What you need to do:
Once the pictures are removed, return each record below exactly as written.

[Spatial reasoning data]
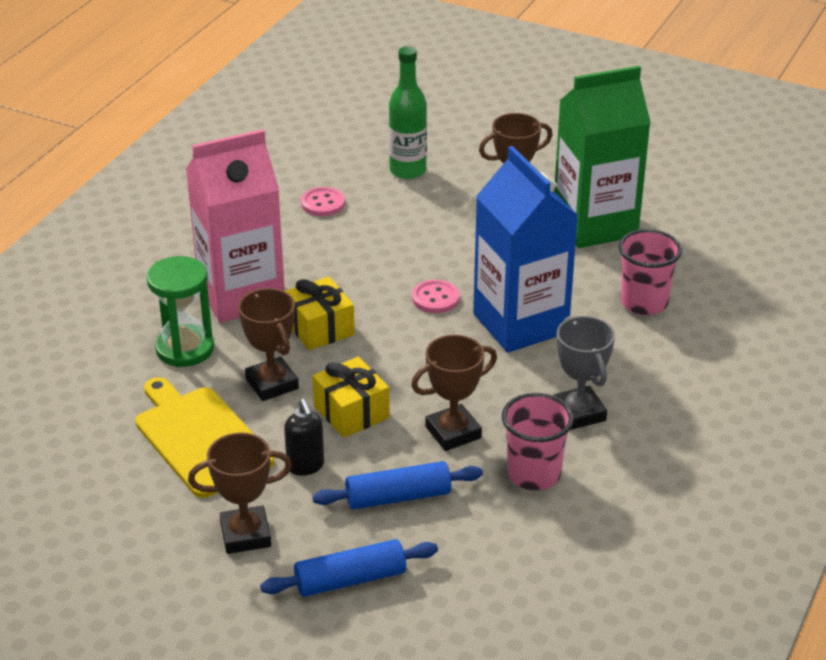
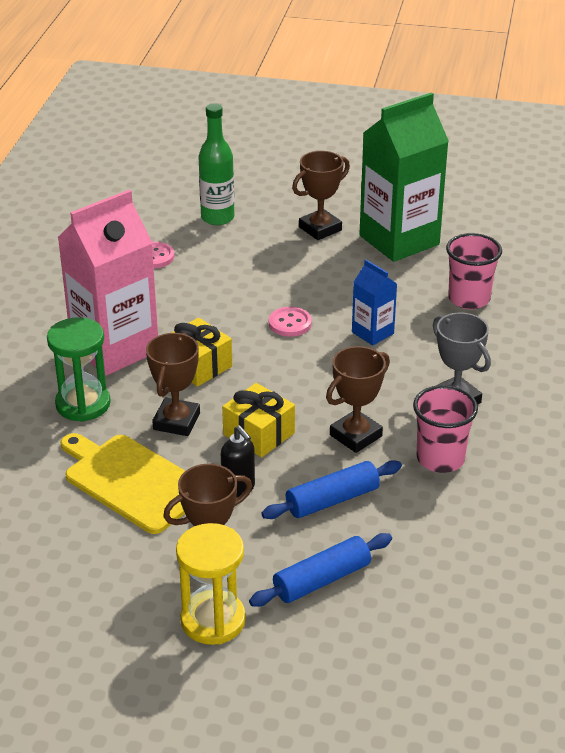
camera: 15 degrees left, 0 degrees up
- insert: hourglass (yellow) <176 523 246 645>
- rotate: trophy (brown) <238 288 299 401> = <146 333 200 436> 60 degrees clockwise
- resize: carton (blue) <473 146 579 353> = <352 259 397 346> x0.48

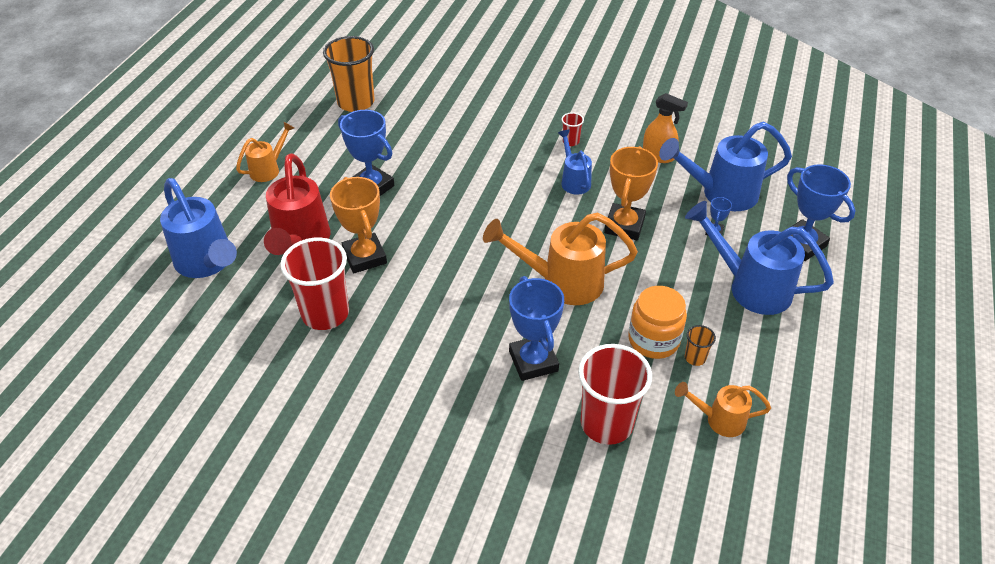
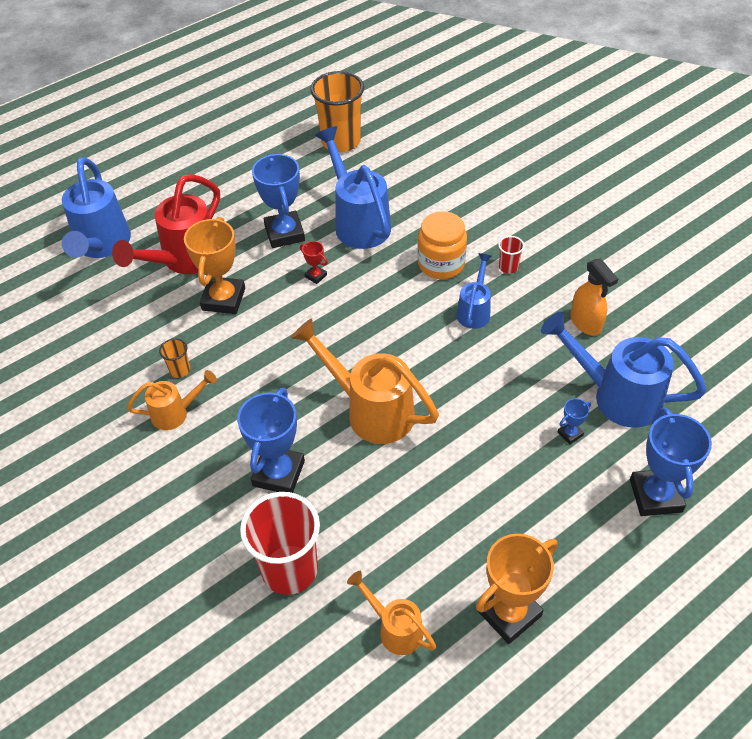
camera: 35 degrees right, 5 degrees up
- delete: cup (red) <280 237 349 330>
- insert: trophy (red) <300 241 328 284>
- move: watering can (orange) <236 122 294 182> to <127 370 217 430>
- move: trophy (orange) <604 146 658 240> to <476 534 558 644>
- move: jar (orange) <628 286 687 359> to <417 211 467 279>
- move: watering can (blue) <685 201 834 315> to <315 126 391 249>
- move: cup (orange) <685 325 716 366> to <159 338 190 378>

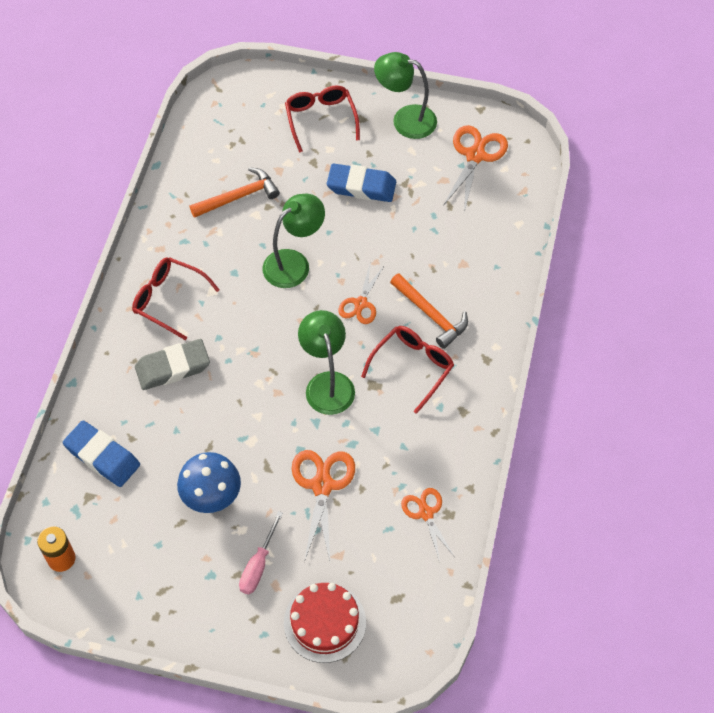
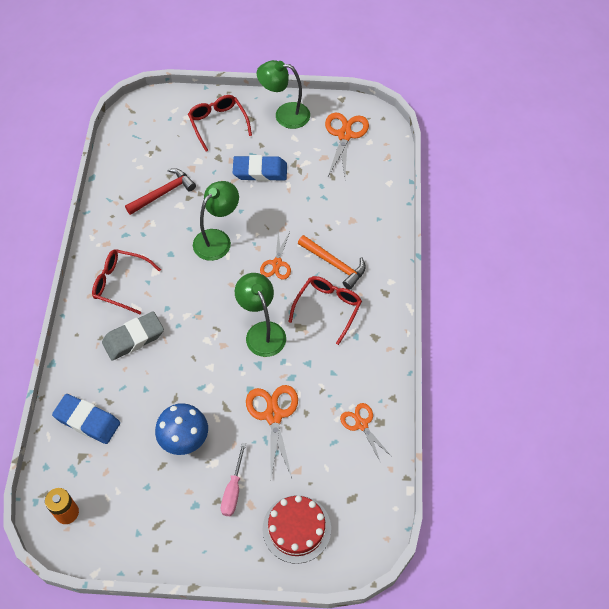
camera: 10 degrees left, 0 degrees up
- recolor: hammer (orange) <189 167 280 218> to hammer (red) <125 168 196 215>

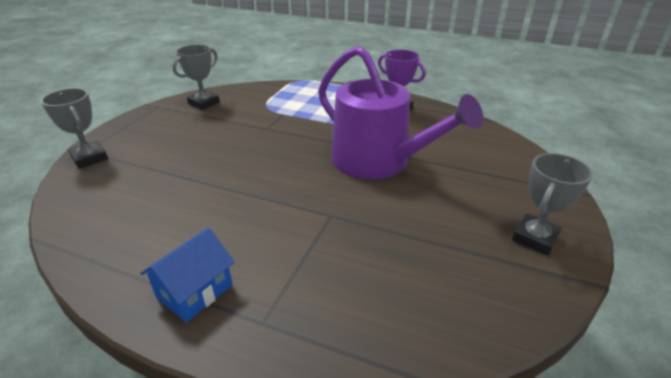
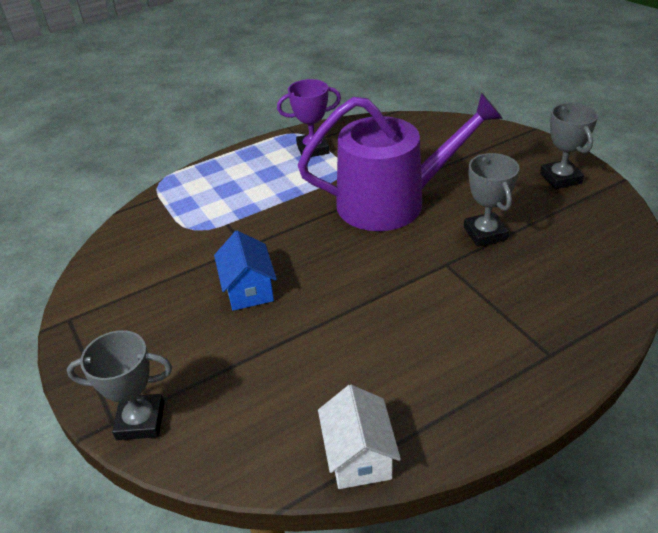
camera: 50 degrees left, 5 degrees up
- insert: house (white) <318 385 401 489>
- move: house (blue) <140 228 235 323> to <214 231 277 311>
- move: trophy (grey) <172 45 220 110> to <464 153 519 247>

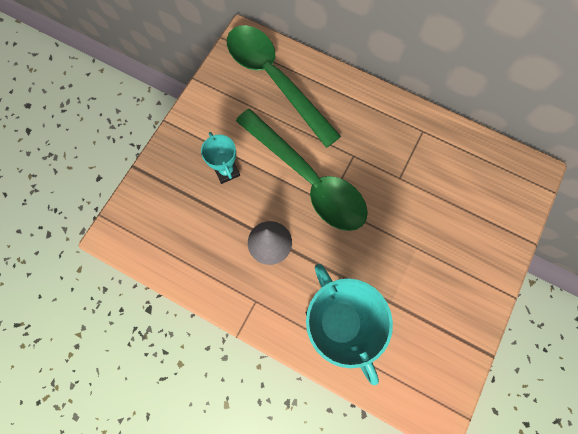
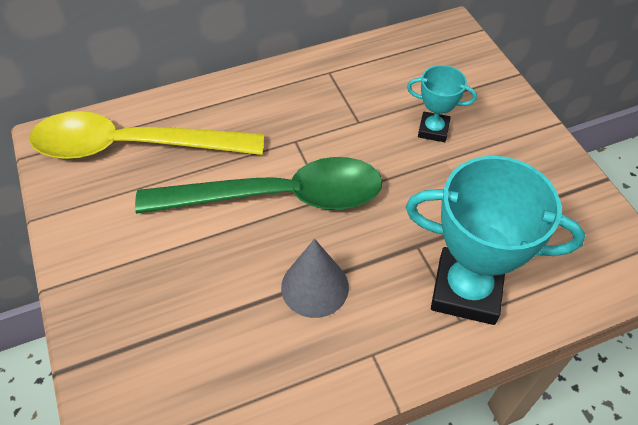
camera: 50 degrees left, 20 degrees down
- move: trophy (turquoise) <201 132 240 184> to <407 65 477 142>
- recolor: spoon (green) <227 25 341 148> to spoon (yellow) <29 111 264 159>

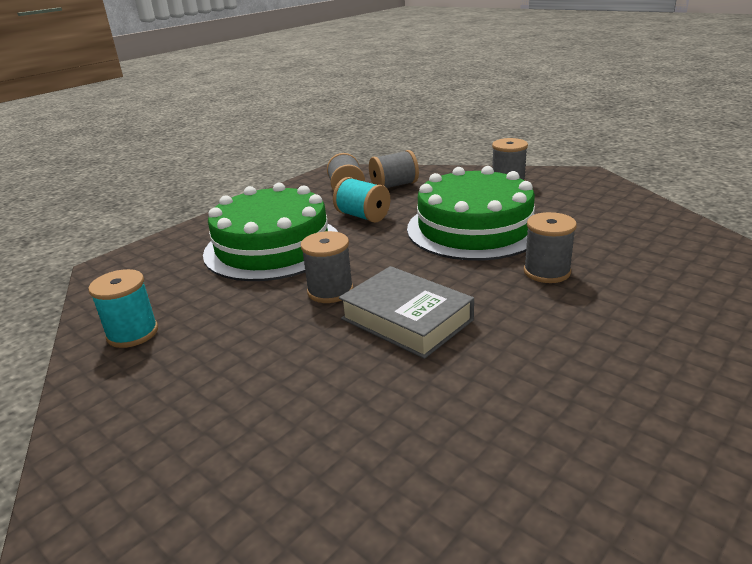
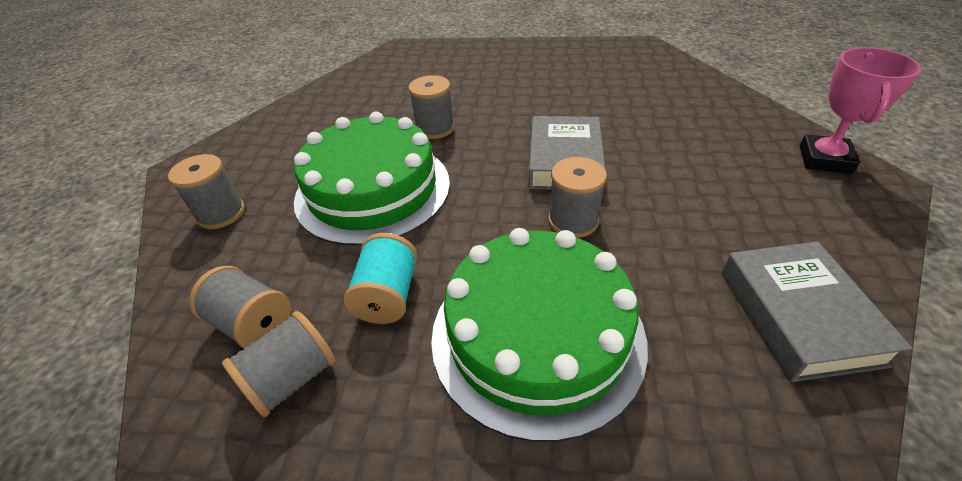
camera: 125 degrees left, 15 degrees up
- insert: trophy (pink) <800 47 921 174>
- replace: spool (turquoise) <88 269 158 348> to book (grey) <721 242 913 382>

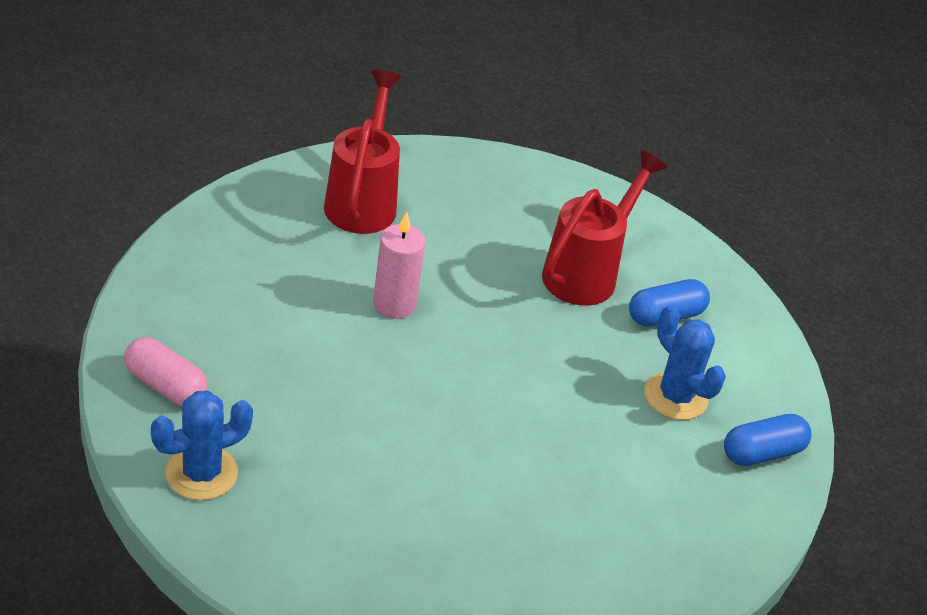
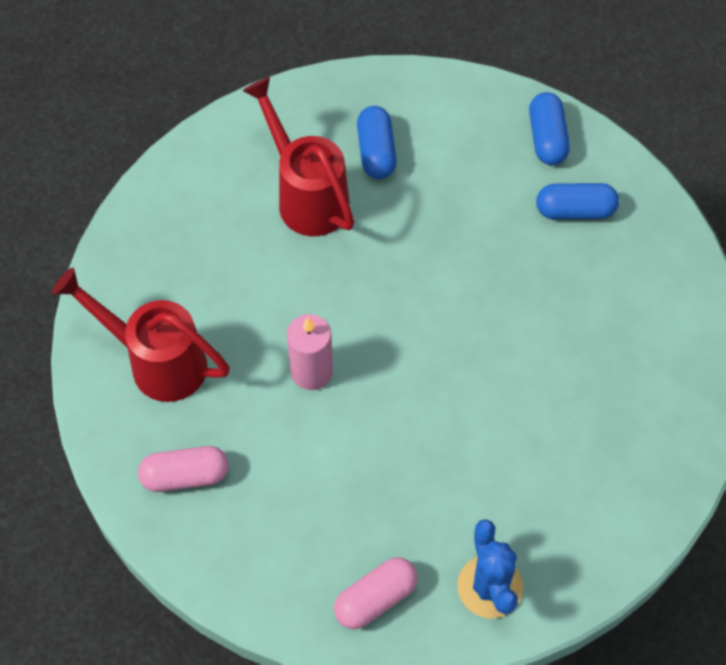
camera: 65 degrees left, 20 degrees up
- delete: cactus (blue) <645 305 726 420>
- insert: capsule (pink) <138 446 229 492>
- insert: capsule (blue) <536 183 619 219>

Reply:
camera: 15 degrees left, 0 degrees up
- insert: hourglass (yellow) <176 523 246 645>
- rotate: trophy (brown) <238 288 299 401> = <146 333 200 436> 60 degrees clockwise
- resize: carton (blue) <473 146 579 353> = <352 259 397 346> x0.48

camera: 35 degrees right, 5 degrees up
- delete: cup (red) <280 237 349 330>
- insert: trophy (red) <300 241 328 284>
- move: watering can (orange) <236 122 294 182> to <127 370 217 430>
- move: trophy (orange) <604 146 658 240> to <476 534 558 644>
- move: jar (orange) <628 286 687 359> to <417 211 467 279>
- move: watering can (blue) <685 201 834 315> to <315 126 391 249>
- move: cup (orange) <685 325 716 366> to <159 338 190 378>

camera: 10 degrees left, 0 degrees up
- recolor: hammer (orange) <189 167 280 218> to hammer (red) <125 168 196 215>

camera: 50 degrees left, 5 degrees up
- insert: house (white) <318 385 401 489>
- move: house (blue) <140 228 235 323> to <214 231 277 311>
- move: trophy (grey) <172 45 220 110> to <464 153 519 247>

camera: 50 degrees left, 20 degrees down
- move: trophy (turquoise) <201 132 240 184> to <407 65 477 142>
- recolor: spoon (green) <227 25 341 148> to spoon (yellow) <29 111 264 159>

camera: 125 degrees left, 15 degrees up
- insert: trophy (pink) <800 47 921 174>
- replace: spool (turquoise) <88 269 158 348> to book (grey) <721 242 913 382>

camera: 65 degrees left, 20 degrees up
- delete: cactus (blue) <645 305 726 420>
- insert: capsule (pink) <138 446 229 492>
- insert: capsule (blue) <536 183 619 219>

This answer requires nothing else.